* **Exercise description**: Copy each line that contains the word "section".

====== Material to process

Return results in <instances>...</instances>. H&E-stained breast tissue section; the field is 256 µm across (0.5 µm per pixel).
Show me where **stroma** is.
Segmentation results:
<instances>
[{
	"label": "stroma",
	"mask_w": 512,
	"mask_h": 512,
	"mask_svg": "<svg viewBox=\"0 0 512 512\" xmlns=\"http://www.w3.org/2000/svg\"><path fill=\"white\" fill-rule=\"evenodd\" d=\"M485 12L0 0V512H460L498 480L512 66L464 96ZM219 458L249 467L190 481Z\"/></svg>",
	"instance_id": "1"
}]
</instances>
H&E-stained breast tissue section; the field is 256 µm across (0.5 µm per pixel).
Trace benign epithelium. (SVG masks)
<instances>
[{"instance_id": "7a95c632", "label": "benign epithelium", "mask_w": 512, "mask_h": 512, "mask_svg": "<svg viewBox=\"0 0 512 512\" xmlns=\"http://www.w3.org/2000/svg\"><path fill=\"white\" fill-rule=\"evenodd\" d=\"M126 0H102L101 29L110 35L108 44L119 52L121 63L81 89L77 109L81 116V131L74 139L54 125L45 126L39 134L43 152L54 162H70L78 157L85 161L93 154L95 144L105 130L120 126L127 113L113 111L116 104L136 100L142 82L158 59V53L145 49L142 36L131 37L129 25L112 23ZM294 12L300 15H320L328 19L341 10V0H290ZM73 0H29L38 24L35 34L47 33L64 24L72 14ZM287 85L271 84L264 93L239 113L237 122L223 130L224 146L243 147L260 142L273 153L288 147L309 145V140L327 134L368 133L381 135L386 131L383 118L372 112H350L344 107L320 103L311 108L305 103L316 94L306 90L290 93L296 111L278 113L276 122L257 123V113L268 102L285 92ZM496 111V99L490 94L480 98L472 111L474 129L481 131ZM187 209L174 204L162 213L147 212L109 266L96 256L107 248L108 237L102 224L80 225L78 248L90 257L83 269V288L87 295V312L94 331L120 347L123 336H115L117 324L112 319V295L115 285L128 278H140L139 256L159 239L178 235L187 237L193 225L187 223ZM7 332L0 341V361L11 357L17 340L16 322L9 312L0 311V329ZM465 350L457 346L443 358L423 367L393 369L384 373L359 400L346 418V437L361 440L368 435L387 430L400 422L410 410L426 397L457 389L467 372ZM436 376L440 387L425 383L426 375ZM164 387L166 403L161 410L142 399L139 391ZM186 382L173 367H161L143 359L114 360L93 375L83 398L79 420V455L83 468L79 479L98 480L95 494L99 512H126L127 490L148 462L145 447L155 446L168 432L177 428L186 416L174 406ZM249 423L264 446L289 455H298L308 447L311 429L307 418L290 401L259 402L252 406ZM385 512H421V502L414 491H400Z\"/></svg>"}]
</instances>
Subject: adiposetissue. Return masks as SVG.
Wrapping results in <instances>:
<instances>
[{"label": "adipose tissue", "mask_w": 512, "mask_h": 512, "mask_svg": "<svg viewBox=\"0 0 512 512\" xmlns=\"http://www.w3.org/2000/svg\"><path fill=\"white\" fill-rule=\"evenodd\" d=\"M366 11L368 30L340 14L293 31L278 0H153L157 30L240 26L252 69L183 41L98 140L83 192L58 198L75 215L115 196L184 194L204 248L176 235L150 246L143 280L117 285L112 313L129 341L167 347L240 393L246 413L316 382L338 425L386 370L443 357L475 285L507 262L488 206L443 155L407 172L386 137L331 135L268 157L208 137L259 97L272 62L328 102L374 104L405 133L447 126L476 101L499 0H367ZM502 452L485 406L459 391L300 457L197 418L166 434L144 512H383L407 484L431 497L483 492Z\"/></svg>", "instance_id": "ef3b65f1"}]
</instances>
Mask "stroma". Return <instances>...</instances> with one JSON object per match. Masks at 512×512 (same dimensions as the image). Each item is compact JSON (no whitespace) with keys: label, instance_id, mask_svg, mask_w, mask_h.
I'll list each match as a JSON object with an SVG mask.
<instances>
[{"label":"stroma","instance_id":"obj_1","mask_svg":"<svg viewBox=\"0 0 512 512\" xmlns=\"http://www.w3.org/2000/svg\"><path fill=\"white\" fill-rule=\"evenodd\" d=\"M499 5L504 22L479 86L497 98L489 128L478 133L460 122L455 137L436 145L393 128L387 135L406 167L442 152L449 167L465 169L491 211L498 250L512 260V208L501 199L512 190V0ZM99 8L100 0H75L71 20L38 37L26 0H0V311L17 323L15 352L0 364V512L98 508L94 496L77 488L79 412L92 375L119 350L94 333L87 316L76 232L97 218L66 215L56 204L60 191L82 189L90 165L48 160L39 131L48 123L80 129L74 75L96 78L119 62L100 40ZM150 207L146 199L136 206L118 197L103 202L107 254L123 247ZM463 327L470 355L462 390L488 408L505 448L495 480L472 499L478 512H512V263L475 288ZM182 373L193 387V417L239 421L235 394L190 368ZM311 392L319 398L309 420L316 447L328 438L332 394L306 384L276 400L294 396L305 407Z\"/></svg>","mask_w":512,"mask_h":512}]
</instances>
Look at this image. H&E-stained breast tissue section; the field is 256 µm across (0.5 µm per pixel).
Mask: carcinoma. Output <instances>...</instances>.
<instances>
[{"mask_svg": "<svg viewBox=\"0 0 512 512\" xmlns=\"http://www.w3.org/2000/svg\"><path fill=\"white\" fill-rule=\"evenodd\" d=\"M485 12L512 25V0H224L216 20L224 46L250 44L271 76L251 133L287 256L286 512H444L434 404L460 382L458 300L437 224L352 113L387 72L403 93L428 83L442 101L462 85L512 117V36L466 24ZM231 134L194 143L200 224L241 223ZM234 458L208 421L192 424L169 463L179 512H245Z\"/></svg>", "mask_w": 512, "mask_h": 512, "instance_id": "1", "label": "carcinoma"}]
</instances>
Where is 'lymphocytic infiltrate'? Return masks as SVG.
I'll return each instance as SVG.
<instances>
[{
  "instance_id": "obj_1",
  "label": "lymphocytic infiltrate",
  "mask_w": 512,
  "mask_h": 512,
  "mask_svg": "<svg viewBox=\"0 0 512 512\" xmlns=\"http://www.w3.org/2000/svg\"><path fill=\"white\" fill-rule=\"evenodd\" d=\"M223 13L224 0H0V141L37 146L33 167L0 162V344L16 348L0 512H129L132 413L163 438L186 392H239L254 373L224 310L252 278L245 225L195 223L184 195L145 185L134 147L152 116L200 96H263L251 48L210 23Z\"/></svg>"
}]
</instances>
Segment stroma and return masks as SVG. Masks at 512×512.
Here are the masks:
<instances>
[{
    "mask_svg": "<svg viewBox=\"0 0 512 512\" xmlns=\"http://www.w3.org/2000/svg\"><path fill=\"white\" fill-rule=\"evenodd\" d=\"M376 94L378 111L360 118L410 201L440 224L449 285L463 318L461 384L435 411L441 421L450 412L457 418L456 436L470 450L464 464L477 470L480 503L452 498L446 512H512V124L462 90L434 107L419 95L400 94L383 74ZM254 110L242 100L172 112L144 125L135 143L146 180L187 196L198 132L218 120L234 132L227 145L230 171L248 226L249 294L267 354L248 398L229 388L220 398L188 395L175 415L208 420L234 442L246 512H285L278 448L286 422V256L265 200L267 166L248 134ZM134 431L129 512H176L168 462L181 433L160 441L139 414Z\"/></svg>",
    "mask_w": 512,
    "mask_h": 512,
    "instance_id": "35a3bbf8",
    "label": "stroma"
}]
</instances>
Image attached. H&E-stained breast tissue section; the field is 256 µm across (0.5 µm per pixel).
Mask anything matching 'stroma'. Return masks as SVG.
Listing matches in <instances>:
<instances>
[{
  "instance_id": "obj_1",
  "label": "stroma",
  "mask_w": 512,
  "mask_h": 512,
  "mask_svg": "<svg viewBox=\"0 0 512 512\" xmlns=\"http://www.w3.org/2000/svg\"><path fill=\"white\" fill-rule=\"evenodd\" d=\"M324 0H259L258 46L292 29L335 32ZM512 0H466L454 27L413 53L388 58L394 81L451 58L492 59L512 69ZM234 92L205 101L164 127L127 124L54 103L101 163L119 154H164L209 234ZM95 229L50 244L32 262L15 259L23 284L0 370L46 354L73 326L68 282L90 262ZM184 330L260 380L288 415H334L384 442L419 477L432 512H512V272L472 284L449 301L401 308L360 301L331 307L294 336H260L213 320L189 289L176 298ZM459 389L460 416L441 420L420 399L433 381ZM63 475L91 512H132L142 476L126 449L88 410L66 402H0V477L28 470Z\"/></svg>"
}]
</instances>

============

* **Task result**:
Return results in <instances>...</instances>. H&E-stained breast tissue section; the field is 256 µm across (0.5 µm per pixel).
H&E-stained breast tissue section; the field is 256 µm across (0.5 µm per pixel).
Look at this image. H&E-stained breast tissue section; the field is 256 µm across (0.5 µm per pixel).
Image attached. H&E-stained breast tissue section; the field is 256 µm across (0.5 µm per pixel).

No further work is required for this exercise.